The expected output is exactly the lines below, starting at the line with "J202 pin 2: GND -> Y7" and ending at the line with "U18: AND 74LS08", both included; no other line belongs in it.

# # # #

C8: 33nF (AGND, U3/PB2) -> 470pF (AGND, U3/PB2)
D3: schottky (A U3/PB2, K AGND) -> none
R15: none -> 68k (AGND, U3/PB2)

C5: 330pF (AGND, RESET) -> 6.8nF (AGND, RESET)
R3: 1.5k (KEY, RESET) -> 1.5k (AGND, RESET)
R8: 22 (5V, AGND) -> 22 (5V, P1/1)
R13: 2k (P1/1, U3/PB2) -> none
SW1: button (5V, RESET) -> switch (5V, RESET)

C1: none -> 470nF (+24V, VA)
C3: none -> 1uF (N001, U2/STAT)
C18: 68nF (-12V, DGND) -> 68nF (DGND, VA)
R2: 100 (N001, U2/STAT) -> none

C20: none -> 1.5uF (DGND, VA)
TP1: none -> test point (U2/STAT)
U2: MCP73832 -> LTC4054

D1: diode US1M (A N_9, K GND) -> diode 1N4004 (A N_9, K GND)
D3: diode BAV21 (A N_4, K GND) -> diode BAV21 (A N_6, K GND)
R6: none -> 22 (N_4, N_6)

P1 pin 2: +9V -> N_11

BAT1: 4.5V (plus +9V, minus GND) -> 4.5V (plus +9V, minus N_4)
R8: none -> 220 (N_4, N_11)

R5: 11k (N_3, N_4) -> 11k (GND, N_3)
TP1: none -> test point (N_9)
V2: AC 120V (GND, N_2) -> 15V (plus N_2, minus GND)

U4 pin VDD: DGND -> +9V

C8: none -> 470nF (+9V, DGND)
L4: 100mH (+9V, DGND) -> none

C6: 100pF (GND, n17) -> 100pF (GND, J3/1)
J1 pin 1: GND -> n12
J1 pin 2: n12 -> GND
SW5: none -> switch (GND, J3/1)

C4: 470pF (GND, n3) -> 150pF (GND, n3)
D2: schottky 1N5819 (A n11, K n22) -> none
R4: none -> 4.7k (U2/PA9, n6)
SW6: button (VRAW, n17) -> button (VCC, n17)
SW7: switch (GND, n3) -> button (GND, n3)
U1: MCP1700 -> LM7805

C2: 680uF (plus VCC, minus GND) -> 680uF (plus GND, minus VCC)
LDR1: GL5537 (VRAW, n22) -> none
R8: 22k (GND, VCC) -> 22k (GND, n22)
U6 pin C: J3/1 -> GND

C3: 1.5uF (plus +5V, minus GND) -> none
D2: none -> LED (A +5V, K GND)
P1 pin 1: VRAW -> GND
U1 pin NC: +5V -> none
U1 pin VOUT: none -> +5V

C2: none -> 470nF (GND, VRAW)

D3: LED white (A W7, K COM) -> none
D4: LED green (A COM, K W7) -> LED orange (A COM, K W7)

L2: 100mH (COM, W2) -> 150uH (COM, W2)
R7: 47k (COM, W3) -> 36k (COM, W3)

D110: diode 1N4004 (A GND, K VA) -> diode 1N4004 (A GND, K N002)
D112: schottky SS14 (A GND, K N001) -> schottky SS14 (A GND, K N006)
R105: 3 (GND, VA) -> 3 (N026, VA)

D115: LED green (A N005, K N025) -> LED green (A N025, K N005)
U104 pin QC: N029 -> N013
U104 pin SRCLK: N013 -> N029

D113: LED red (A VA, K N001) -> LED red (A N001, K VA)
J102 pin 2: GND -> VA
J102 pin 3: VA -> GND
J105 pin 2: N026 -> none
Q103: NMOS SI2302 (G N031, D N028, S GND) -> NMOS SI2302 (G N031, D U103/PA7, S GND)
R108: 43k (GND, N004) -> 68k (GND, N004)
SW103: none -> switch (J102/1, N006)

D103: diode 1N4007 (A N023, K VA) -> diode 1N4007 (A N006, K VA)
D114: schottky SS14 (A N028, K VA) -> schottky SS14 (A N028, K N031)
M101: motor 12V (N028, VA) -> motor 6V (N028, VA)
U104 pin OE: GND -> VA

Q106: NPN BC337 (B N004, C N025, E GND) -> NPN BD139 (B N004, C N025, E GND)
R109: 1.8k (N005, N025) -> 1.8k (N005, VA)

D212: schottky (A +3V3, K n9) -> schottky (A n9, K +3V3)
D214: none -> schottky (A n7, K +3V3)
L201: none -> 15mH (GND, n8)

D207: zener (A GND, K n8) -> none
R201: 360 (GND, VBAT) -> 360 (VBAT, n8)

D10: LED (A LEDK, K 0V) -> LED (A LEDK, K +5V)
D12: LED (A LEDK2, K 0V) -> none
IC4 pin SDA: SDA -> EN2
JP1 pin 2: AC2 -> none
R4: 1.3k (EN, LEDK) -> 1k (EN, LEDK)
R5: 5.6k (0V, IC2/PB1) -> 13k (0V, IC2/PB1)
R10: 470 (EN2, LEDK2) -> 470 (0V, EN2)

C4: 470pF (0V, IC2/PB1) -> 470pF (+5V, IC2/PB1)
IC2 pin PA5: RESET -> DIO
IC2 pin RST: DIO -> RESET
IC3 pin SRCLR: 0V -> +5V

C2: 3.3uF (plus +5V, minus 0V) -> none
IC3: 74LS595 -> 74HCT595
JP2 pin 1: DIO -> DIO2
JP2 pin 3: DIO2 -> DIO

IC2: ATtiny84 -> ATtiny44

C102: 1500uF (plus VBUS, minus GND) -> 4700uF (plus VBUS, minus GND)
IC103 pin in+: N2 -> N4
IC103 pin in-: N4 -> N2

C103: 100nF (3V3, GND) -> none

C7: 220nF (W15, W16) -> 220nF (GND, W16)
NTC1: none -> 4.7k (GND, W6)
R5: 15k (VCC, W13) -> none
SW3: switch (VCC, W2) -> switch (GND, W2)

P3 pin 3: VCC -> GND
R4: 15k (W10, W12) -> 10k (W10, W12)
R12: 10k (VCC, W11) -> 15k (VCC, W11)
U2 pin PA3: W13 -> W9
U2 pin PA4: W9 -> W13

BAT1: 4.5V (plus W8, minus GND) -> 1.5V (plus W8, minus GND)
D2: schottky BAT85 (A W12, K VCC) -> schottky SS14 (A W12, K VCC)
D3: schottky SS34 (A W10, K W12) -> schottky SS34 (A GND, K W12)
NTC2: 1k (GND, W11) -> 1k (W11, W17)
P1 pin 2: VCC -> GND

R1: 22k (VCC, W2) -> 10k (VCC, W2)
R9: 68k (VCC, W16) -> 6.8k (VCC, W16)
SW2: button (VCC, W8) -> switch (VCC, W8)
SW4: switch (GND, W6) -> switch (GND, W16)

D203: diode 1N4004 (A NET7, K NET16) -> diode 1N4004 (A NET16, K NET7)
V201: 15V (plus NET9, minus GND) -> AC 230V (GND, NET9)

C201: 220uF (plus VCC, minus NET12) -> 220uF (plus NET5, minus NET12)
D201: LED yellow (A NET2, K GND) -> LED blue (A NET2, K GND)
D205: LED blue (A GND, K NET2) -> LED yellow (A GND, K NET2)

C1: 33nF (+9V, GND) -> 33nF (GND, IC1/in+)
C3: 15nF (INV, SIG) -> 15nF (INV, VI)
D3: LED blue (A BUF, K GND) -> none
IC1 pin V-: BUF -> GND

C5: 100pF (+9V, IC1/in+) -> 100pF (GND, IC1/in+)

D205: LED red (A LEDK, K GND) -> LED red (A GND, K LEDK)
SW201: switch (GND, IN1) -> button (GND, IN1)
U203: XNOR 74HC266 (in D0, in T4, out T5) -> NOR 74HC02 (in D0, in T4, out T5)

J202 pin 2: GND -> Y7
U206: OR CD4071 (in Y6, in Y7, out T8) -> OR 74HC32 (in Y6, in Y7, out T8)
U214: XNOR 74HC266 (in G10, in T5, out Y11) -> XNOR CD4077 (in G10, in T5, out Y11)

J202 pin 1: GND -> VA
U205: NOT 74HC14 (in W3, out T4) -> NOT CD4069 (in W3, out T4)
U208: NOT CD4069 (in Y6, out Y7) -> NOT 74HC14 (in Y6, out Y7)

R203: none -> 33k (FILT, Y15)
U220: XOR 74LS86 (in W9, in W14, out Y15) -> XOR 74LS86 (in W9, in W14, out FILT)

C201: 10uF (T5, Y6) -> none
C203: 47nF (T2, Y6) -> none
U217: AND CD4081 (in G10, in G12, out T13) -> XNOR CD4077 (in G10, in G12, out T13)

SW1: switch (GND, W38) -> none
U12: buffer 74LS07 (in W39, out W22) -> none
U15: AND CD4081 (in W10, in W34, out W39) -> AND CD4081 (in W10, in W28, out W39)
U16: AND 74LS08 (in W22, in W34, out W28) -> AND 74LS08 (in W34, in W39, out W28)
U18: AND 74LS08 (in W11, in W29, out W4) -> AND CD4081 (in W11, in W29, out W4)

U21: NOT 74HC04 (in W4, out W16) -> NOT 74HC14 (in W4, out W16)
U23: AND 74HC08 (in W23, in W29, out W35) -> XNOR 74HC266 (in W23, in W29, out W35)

# # # #

* [Answer to this problem]
J202 pin 2: GND -> Y7
U206: OR CD4071 (in Y6, in Y7, out T8) -> OR 74HC32 (in Y6, in Y7, out T8)
U214: XNOR 74HC266 (in G10, in T5, out Y11) -> XNOR CD4077 (in G10, in T5, out Y11)

J202 pin 1: GND -> VA
U205: NOT 74HC14 (in W3, out T4) -> NOT CD4069 (in W3, out T4)
U208: NOT CD4069 (in Y6, out Y7) -> NOT 74HC14 (in Y6, out Y7)

R203: none -> 33k (FILT, Y15)
U220: XOR 74LS86 (in W9, in W14, out Y15) -> XOR 74LS86 (in W9, in W14, out FILT)

C201: 10uF (T5, Y6) -> none
C203: 47nF (T2, Y6) -> none
U217: AND CD4081 (in G10, in G12, out T13) -> XNOR CD4077 (in G10, in G12, out T13)

SW1: switch (GND, W38) -> none
U12: buffer 74LS07 (in W39, out W22) -> none
U15: AND CD4081 (in W10, in W34, out W39) -> AND CD4081 (in W10, in W28, out W39)
U16: AND 74LS08 (in W22, in W34, out W28) -> AND 74LS08 (in W34, in W39, out W28)
U18: AND 74LS08 (in W11, in W29, out W4) -> AND CD4081 (in W11, in W29, out W4)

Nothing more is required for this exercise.